(WHAT THIS TASK INVOLVES) Filter these entries down to lines holding "LEDK".

Before and after images:
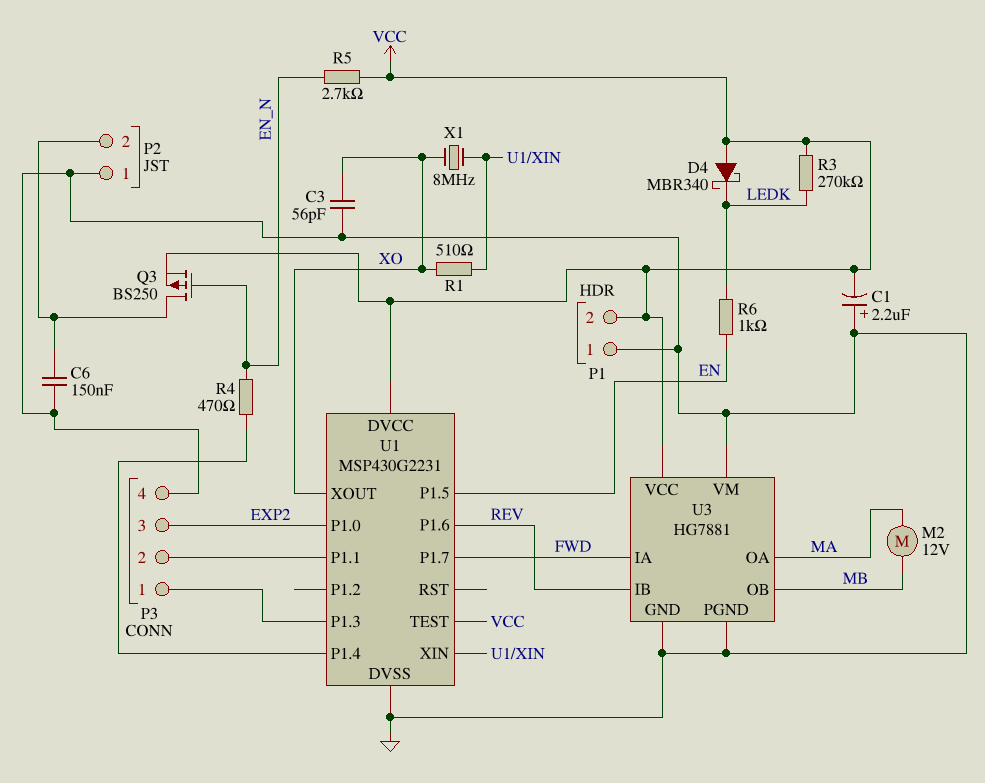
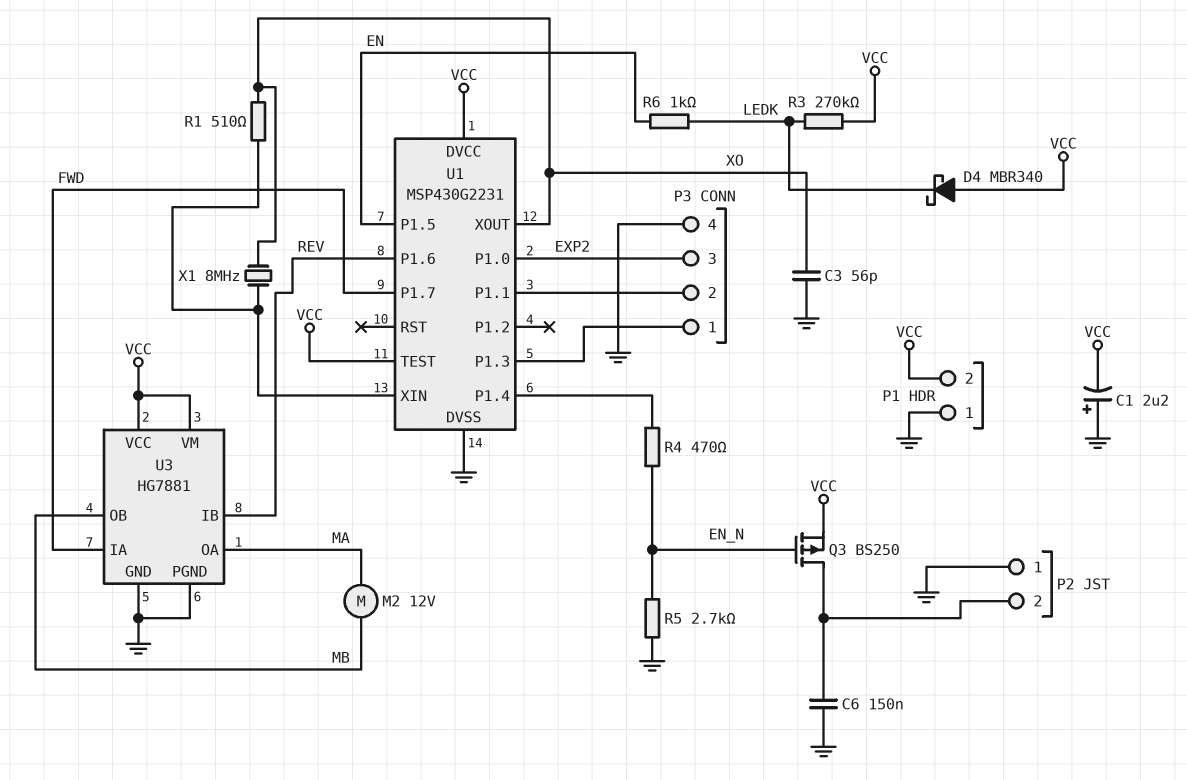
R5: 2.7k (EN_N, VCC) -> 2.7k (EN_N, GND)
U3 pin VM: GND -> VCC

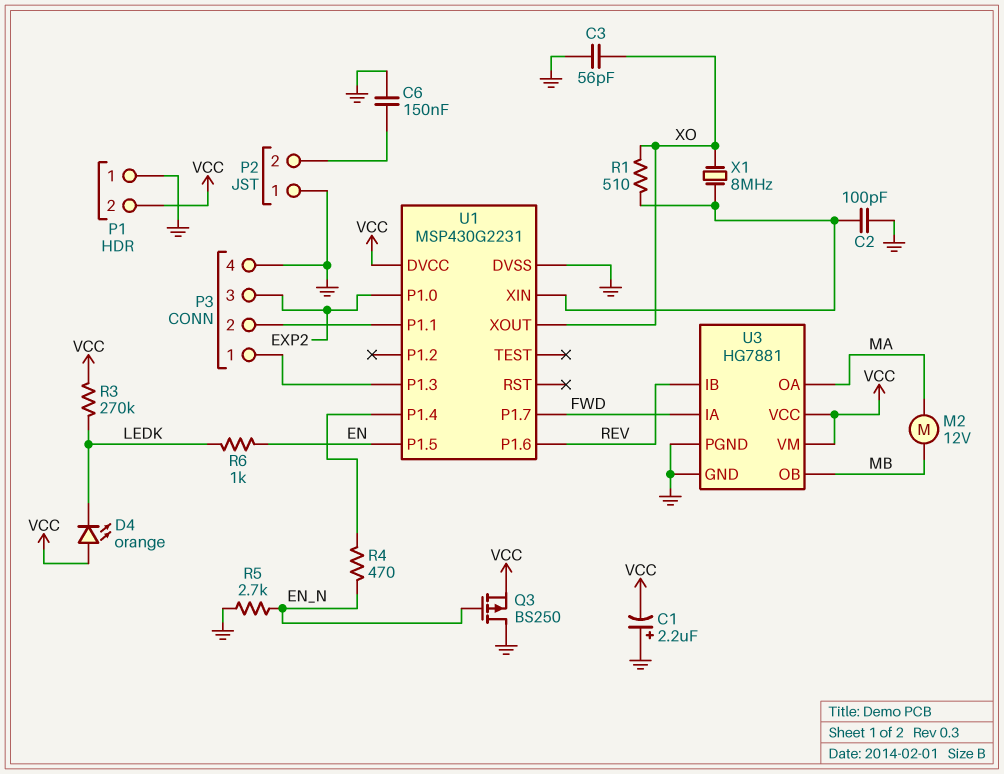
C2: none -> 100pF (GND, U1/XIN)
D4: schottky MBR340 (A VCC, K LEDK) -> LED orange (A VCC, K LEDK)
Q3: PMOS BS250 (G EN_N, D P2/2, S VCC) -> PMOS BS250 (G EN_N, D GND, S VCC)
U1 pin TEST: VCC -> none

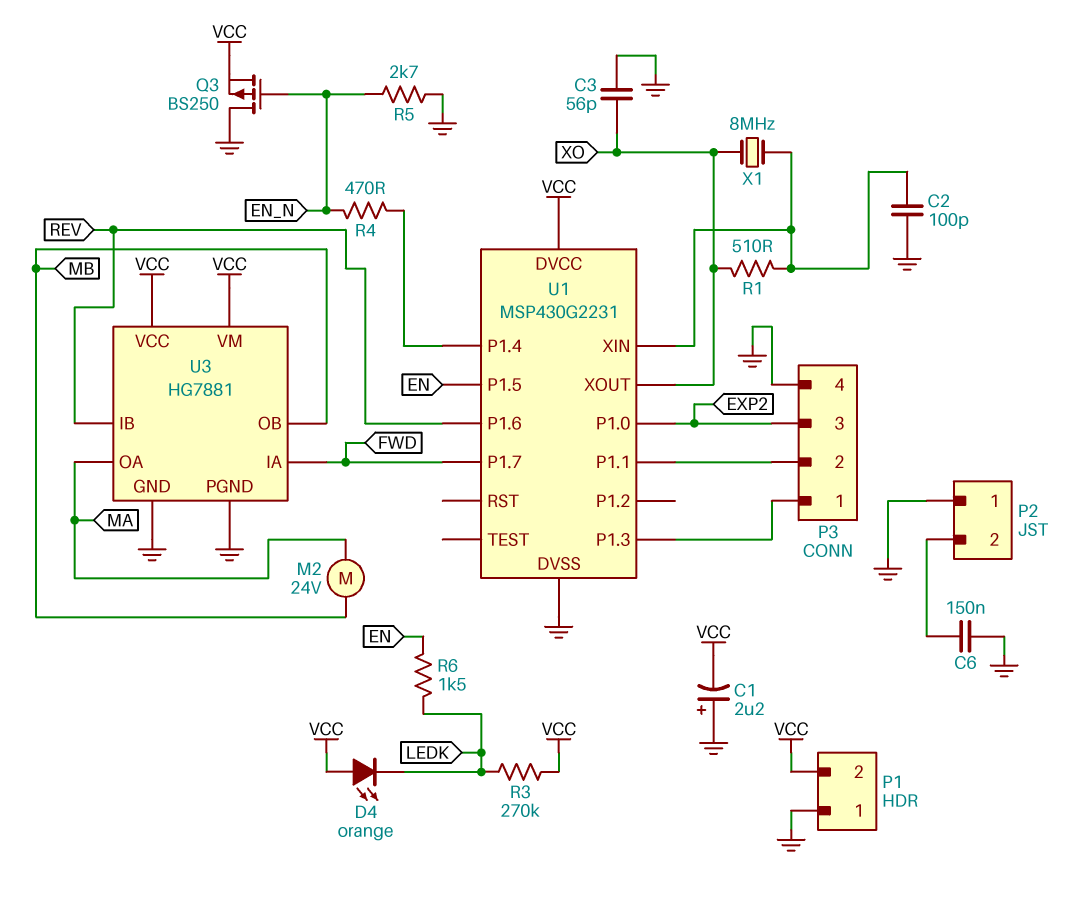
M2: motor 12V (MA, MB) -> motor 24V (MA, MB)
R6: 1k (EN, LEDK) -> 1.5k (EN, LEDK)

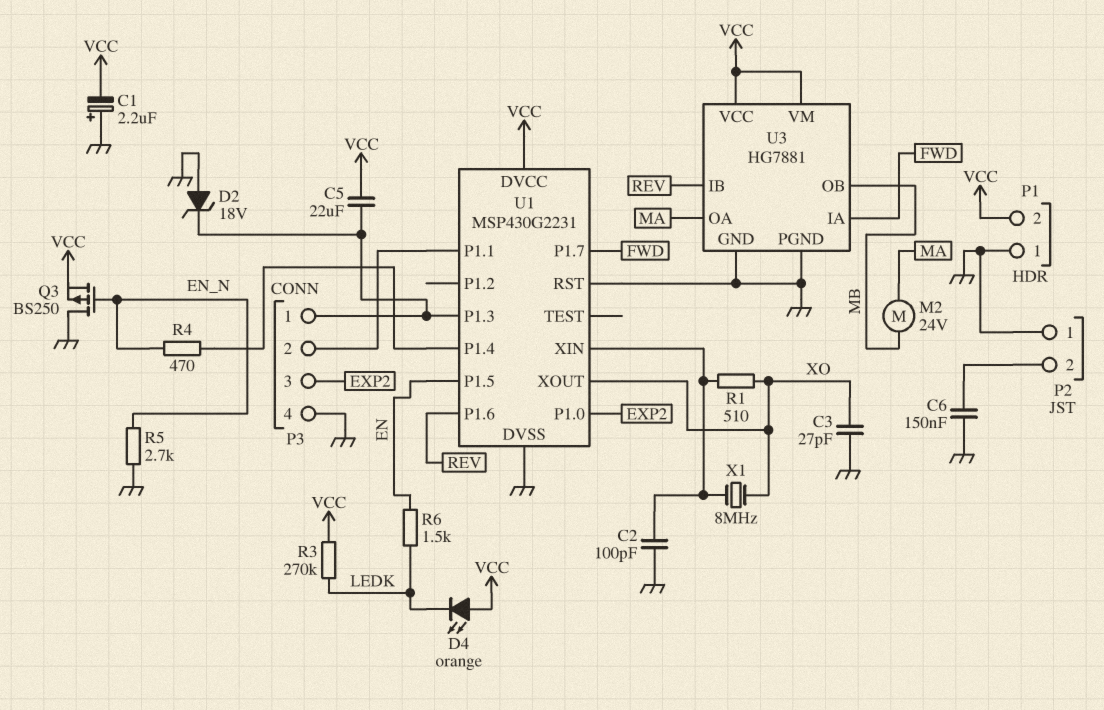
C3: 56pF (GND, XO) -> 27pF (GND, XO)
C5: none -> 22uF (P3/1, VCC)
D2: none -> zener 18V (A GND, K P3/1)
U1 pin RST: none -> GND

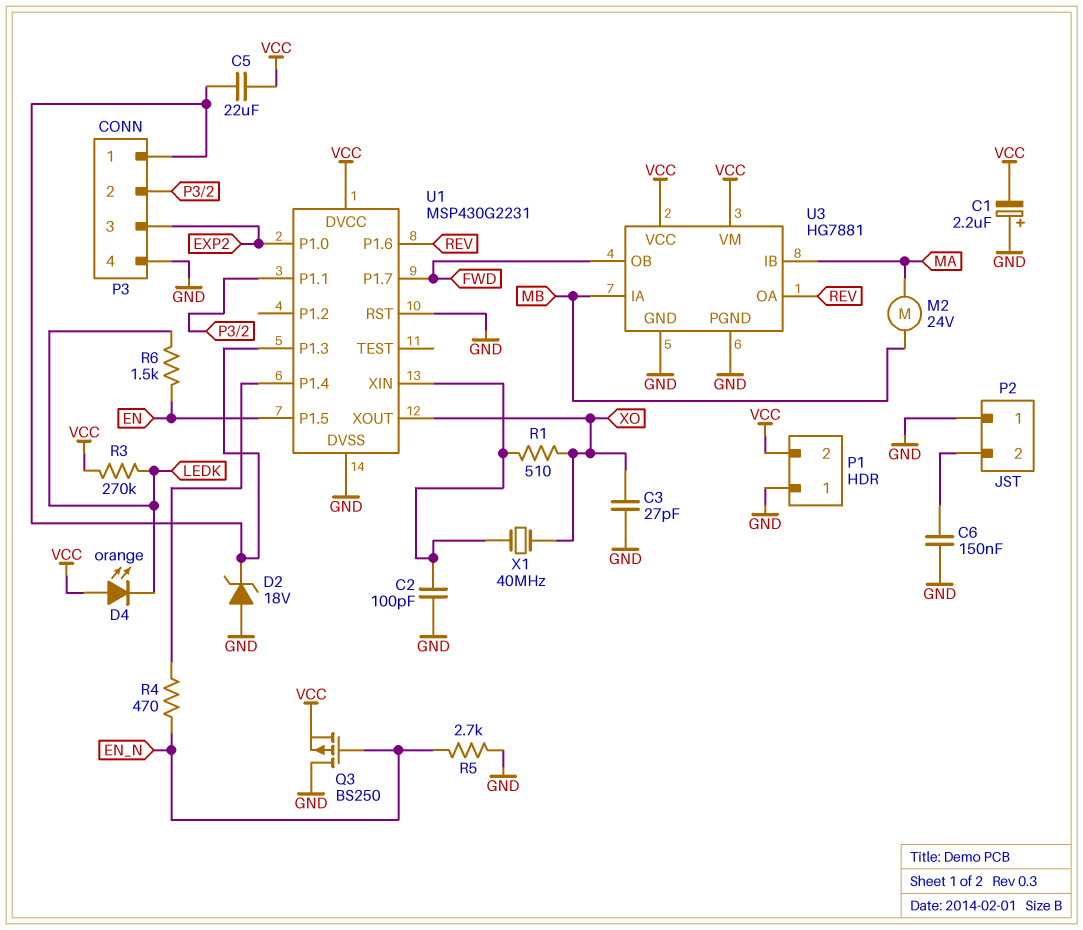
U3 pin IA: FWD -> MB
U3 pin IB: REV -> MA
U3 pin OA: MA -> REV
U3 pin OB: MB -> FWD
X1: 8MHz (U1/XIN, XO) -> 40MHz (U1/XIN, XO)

(ANSWER FOR THE TASK)
D4: schottky MBR340 (A VCC, K LEDK) -> LED orange (A VCC, K LEDK)
R6: 1k (EN, LEDK) -> 1.5k (EN, LEDK)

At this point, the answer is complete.